#### What you are asked to do:
Could you retype all of the data below exactly as given?

--- Source data Enclosed Below ---

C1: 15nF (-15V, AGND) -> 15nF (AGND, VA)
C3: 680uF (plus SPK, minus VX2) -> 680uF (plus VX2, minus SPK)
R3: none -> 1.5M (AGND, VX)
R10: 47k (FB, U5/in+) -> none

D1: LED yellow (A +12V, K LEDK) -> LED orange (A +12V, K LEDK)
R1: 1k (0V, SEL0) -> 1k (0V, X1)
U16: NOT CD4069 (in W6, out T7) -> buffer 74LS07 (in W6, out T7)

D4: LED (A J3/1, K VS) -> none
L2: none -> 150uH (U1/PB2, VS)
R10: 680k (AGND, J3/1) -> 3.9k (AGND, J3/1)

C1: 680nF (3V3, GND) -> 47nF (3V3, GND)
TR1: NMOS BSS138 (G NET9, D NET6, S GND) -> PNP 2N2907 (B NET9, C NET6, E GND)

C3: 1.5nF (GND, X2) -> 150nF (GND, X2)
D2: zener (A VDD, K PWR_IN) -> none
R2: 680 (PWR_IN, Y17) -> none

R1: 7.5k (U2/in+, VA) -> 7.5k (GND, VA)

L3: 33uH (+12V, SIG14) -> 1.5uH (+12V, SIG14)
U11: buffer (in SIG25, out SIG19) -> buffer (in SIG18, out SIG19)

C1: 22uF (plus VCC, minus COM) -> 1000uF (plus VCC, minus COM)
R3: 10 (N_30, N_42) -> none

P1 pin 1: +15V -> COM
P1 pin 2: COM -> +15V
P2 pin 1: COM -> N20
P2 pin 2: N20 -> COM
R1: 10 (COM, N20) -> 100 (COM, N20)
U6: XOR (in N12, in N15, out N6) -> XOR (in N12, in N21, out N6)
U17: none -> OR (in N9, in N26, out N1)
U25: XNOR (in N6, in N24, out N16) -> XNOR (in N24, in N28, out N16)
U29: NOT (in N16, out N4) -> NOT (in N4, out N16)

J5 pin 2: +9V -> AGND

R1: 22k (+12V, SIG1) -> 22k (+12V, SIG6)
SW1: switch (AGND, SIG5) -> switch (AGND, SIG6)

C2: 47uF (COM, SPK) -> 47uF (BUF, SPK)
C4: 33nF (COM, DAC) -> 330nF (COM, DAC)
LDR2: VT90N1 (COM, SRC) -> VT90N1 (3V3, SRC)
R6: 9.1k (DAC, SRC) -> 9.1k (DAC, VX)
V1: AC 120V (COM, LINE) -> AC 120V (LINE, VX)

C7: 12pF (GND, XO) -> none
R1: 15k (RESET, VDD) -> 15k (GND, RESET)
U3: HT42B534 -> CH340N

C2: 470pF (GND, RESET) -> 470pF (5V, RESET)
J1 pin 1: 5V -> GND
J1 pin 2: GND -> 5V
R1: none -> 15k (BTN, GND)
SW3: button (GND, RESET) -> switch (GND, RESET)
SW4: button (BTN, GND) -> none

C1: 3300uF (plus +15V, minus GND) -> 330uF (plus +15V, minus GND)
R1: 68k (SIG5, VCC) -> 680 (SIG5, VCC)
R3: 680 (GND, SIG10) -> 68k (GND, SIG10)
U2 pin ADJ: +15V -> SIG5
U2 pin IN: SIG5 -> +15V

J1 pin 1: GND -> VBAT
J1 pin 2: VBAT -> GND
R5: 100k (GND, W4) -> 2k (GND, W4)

--- End of Enclosed Source data ---

#### The completed task:
C1: 15nF (-15V, AGND) -> 15nF (AGND, VA)
C3: 680uF (plus SPK, minus VX2) -> 680uF (plus VX2, minus SPK)
R3: none -> 1.5M (AGND, VX)
R10: 47k (FB, U5/in+) -> none

D1: LED yellow (A +12V, K LEDK) -> LED orange (A +12V, K LEDK)
R1: 1k (0V, SEL0) -> 1k (0V, X1)
U16: NOT CD4069 (in W6, out T7) -> buffer 74LS07 (in W6, out T7)

D4: LED (A J3/1, K VS) -> none
L2: none -> 150uH (U1/PB2, VS)
R10: 680k (AGND, J3/1) -> 3.9k (AGND, J3/1)

C1: 680nF (3V3, GND) -> 47nF (3V3, GND)
TR1: NMOS BSS138 (G NET9, D NET6, S GND) -> PNP 2N2907 (B NET9, C NET6, E GND)

C3: 1.5nF (GND, X2) -> 150nF (GND, X2)
D2: zener (A VDD, K PWR_IN) -> none
R2: 680 (PWR_IN, Y17) -> none

R1: 7.5k (U2/in+, VA) -> 7.5k (GND, VA)

L3: 33uH (+12V, SIG14) -> 1.5uH (+12V, SIG14)
U11: buffer (in SIG25, out SIG19) -> buffer (in SIG18, out SIG19)

C1: 22uF (plus VCC, minus COM) -> 1000uF (plus VCC, minus COM)
R3: 10 (N_30, N_42) -> none

P1 pin 1: +15V -> COM
P1 pin 2: COM -> +15V
P2 pin 1: COM -> N20
P2 pin 2: N20 -> COM
R1: 10 (COM, N20) -> 100 (COM, N20)
U6: XOR (in N12, in N15, out N6) -> XOR (in N12, in N21, out N6)
U17: none -> OR (in N9, in N26, out N1)
U25: XNOR (in N6, in N24, out N16) -> XNOR (in N24, in N28, out N16)
U29: NOT (in N16, out N4) -> NOT (in N4, out N16)

J5 pin 2: +9V -> AGND

R1: 22k (+12V, SIG1) -> 22k (+12V, SIG6)
SW1: switch (AGND, SIG5) -> switch (AGND, SIG6)

C2: 47uF (COM, SPK) -> 47uF (BUF, SPK)
C4: 33nF (COM, DAC) -> 330nF (COM, DAC)
LDR2: VT90N1 (COM, SRC) -> VT90N1 (3V3, SRC)
R6: 9.1k (DAC, SRC) -> 9.1k (DAC, VX)
V1: AC 120V (COM, LINE) -> AC 120V (LINE, VX)

C7: 12pF (GND, XO) -> none
R1: 15k (RESET, VDD) -> 15k (GND, RESET)
U3: HT42B534 -> CH340N

C2: 470pF (GND, RESET) -> 470pF (5V, RESET)
J1 pin 1: 5V -> GND
J1 pin 2: GND -> 5V
R1: none -> 15k (BTN, GND)
SW3: button (GND, RESET) -> switch (GND, RESET)
SW4: button (BTN, GND) -> none

C1: 3300uF (plus +15V, minus GND) -> 330uF (plus +15V, minus GND)
R1: 68k (SIG5, VCC) -> 680 (SIG5, VCC)
R3: 680 (GND, SIG10) -> 68k (GND, SIG10)
U2 pin ADJ: +15V -> SIG5
U2 pin IN: SIG5 -> +15V

J1 pin 1: GND -> VBAT
J1 pin 2: VBAT -> GND
R5: 100k (GND, W4) -> 2k (GND, W4)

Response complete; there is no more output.